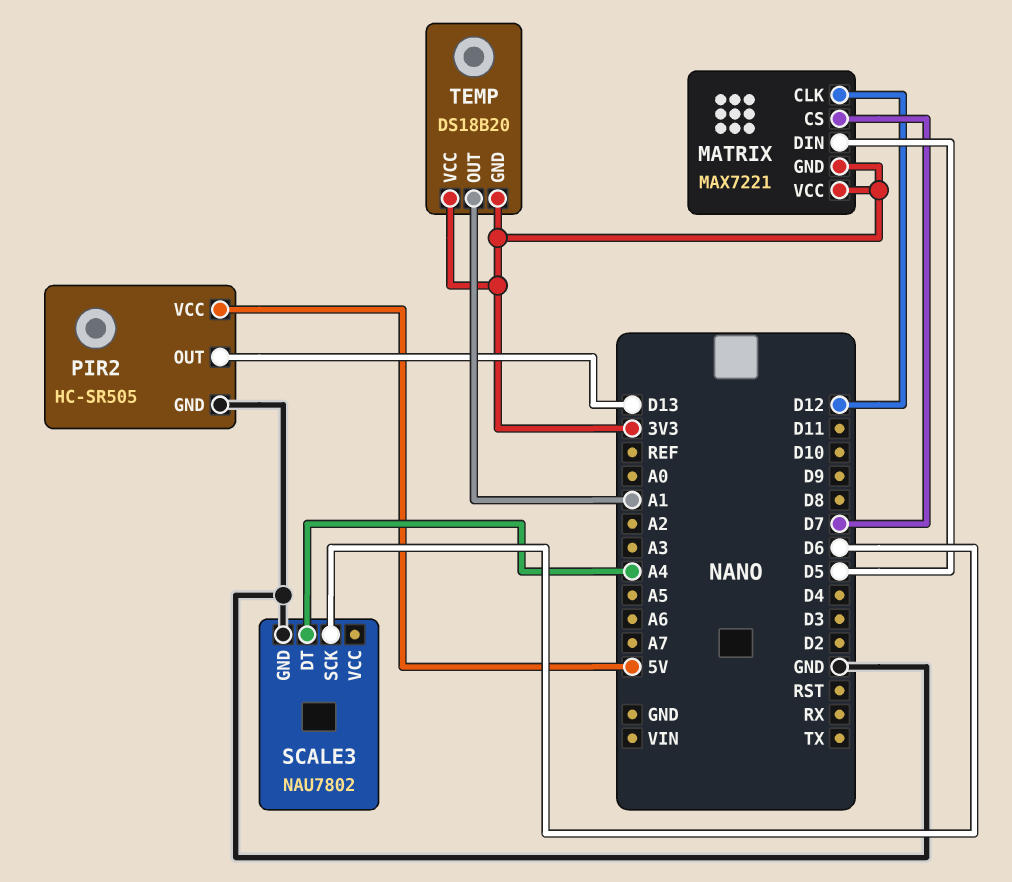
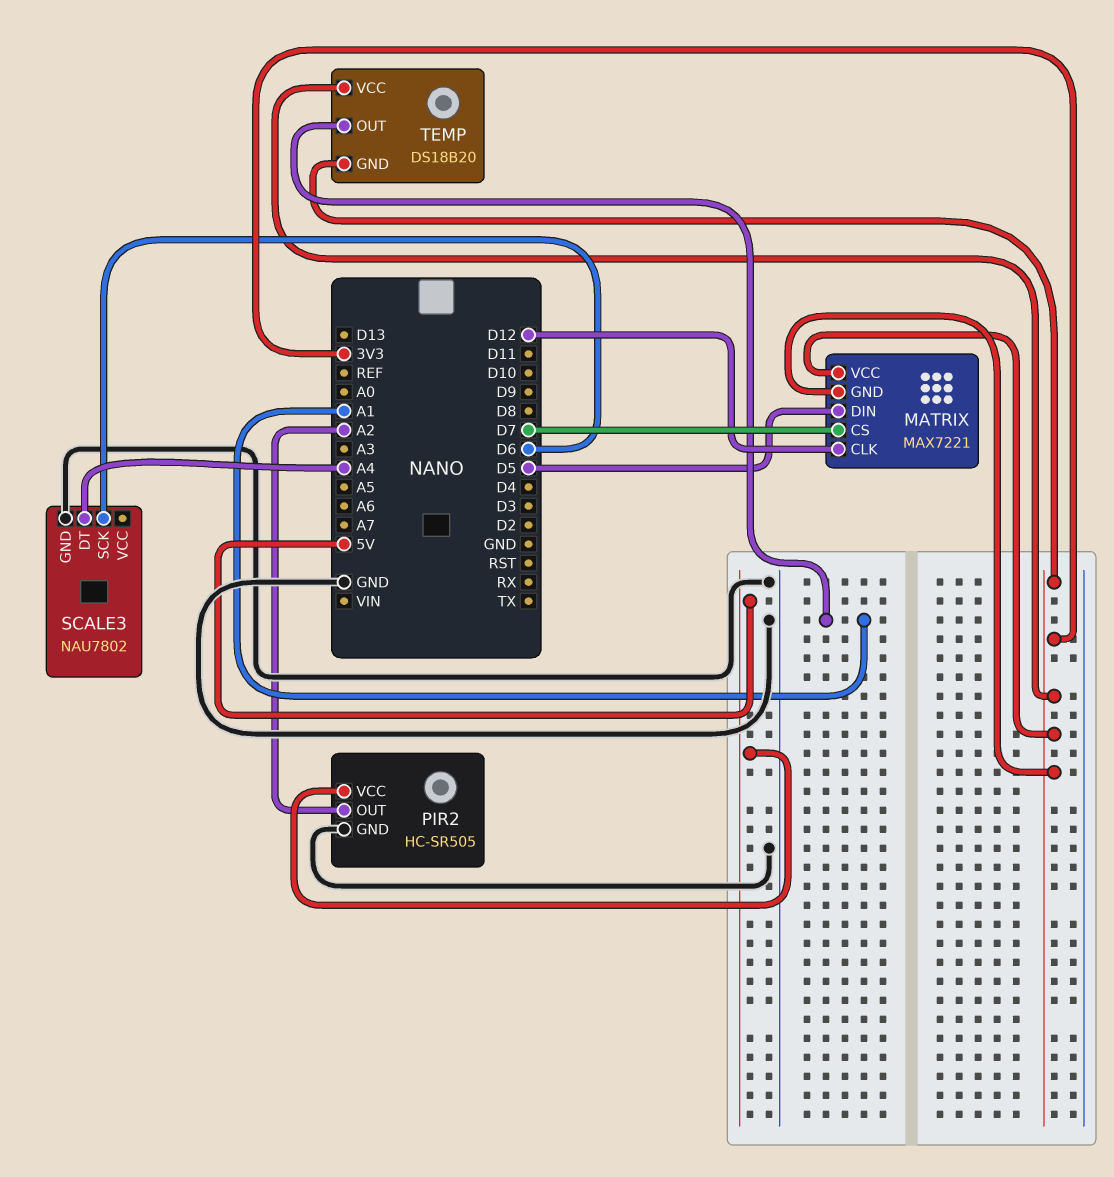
PIR2 pin OUT: D13 -> A2

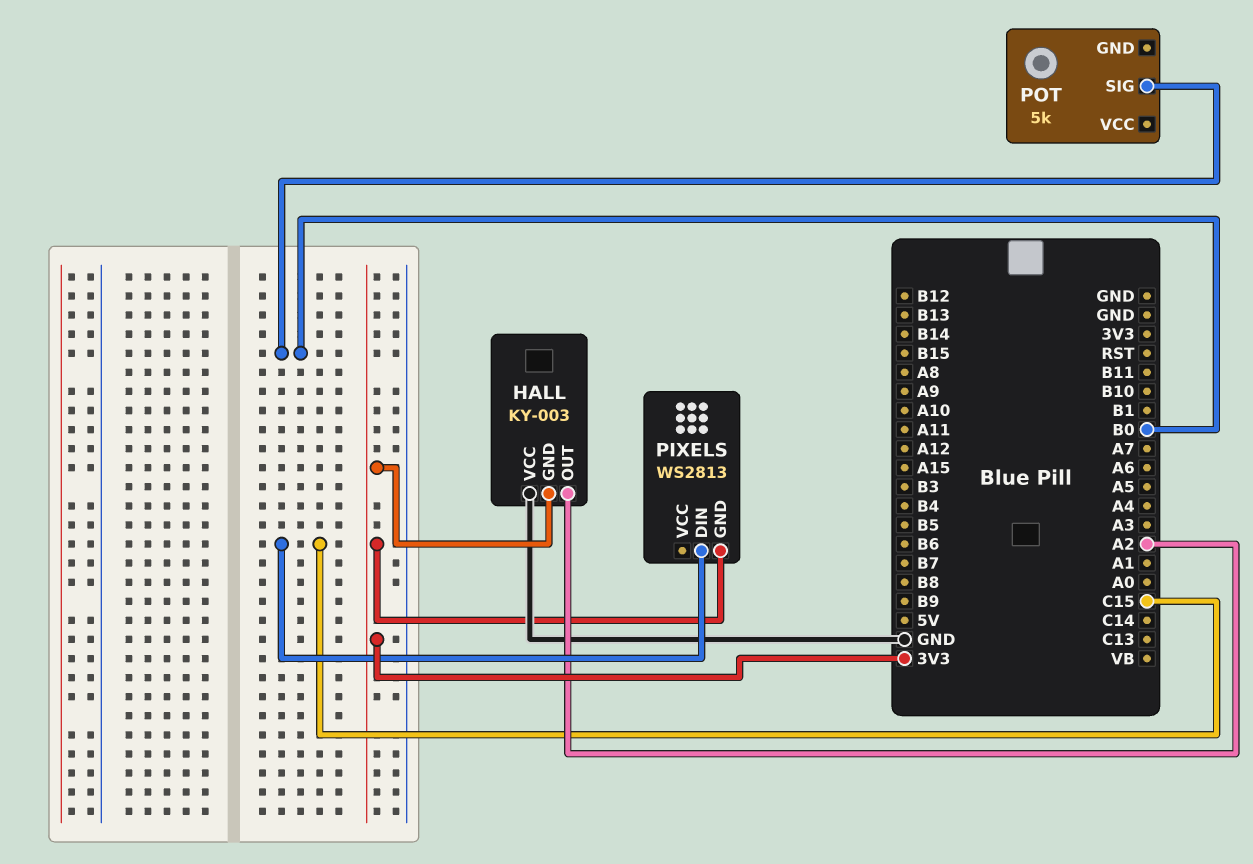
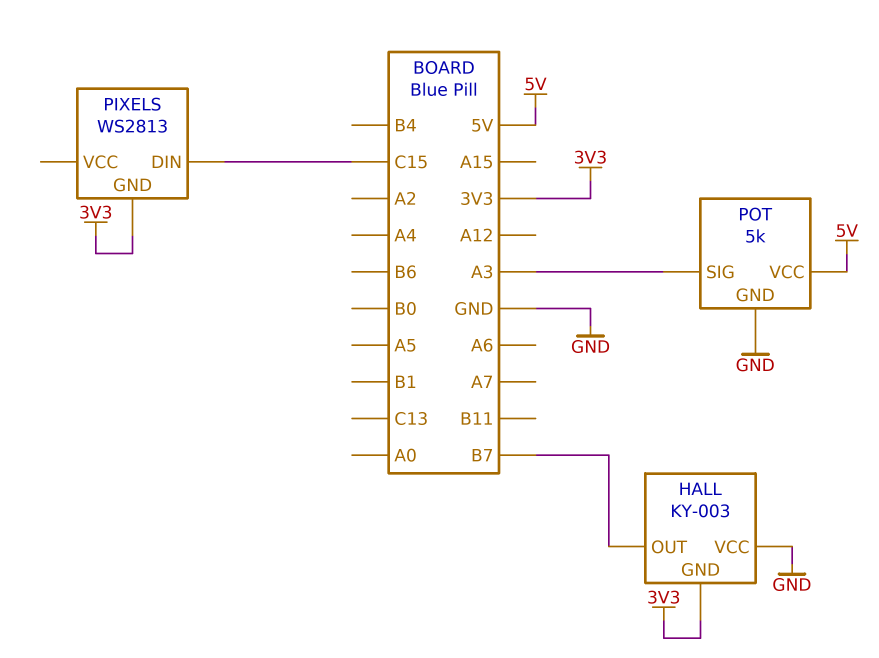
HALL pin OUT: A2 -> B7
POT pin GND: none -> GND
POT pin SIG: B0 -> A3
POT pin VCC: none -> 5V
----
Your instructions. Restate the data word for word and exclude every picture.

Expected output.
PIR2 pin OUT: D13 -> A2

HALL pin OUT: A2 -> B7
POT pin GND: none -> GND
POT pin SIG: B0 -> A3
POT pin VCC: none -> 5V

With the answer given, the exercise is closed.